__Problem statement__. Where the listing below reaches the line containing "camera: 30 degrees right, 5 degrees up", start writing out lines exactly, and stop once the line containing "(544, 505) = (276, 420): red" has been written.

__Excerpted records__.

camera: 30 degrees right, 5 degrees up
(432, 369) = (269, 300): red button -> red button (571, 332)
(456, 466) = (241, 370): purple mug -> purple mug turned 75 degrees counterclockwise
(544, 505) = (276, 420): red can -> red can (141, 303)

==

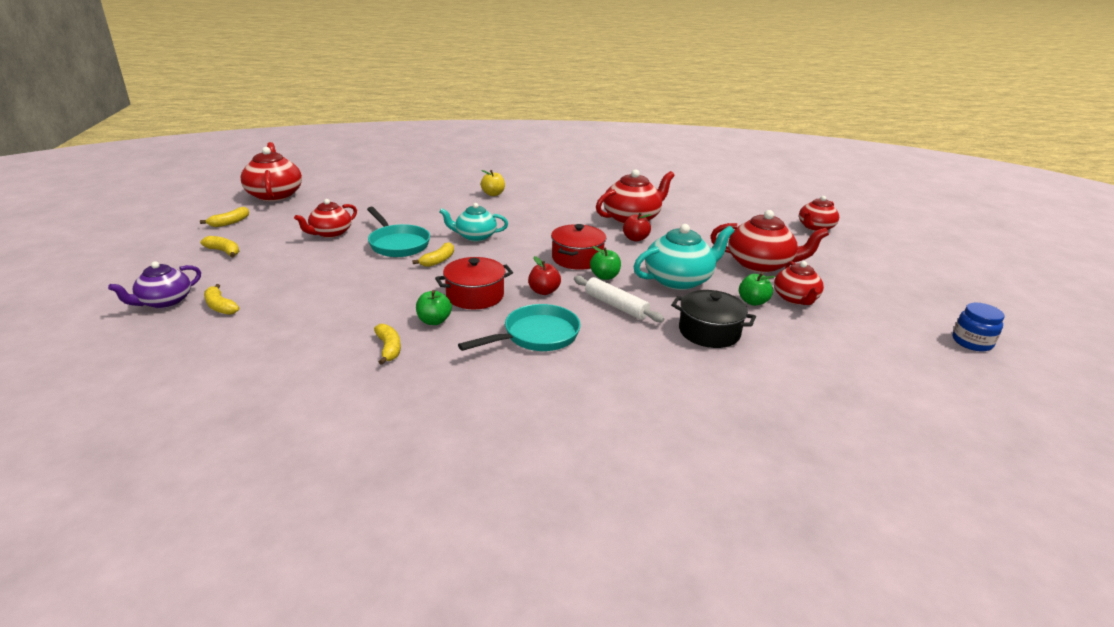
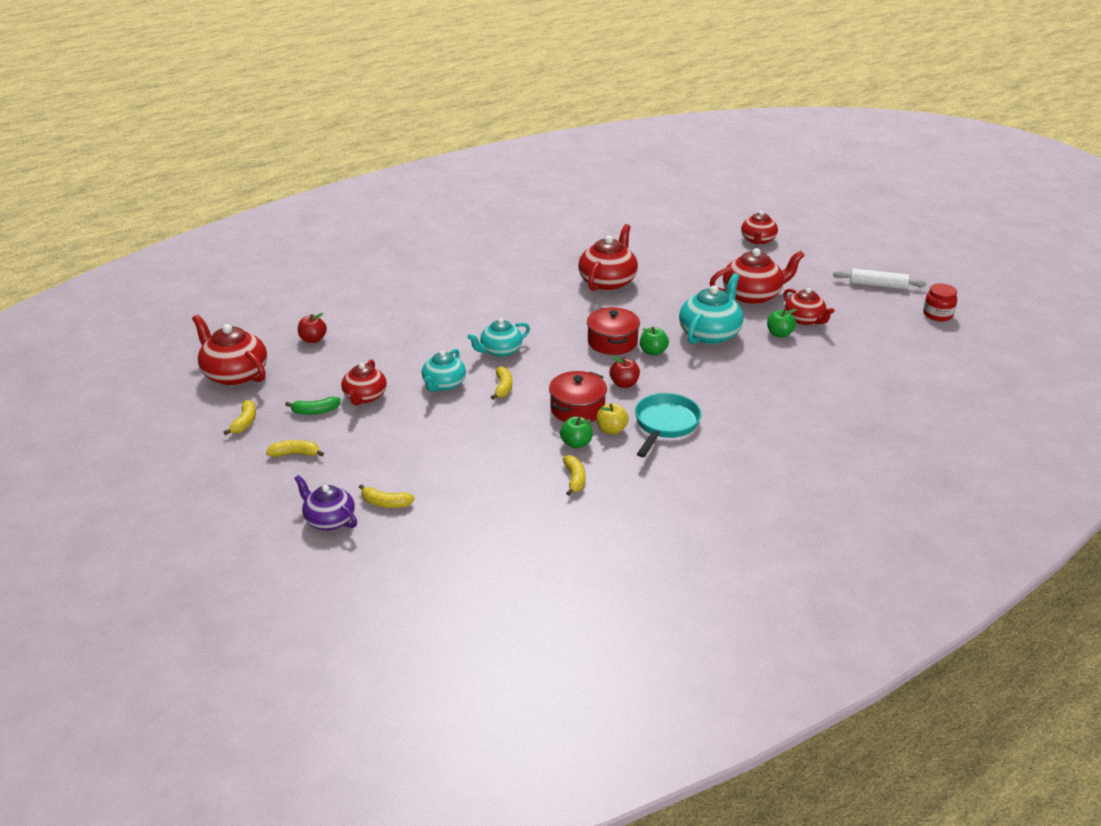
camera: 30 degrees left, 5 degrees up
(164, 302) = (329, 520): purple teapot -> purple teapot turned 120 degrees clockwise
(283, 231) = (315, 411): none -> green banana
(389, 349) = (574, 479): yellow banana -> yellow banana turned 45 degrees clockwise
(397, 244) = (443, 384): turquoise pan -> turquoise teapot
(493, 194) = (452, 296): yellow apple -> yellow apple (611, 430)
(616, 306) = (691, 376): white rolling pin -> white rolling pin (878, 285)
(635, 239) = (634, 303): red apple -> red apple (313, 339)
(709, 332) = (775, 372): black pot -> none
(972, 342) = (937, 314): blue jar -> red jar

__The answer__.
camera: 30 degrees right, 5 degrees up
(432, 369) = (269, 300): red button -> red button (571, 332)
(456, 466) = (241, 370): purple mug -> purple mug turned 75 degrees counterclockwise
(544, 505) = (276, 420): red can -> red can (141, 303)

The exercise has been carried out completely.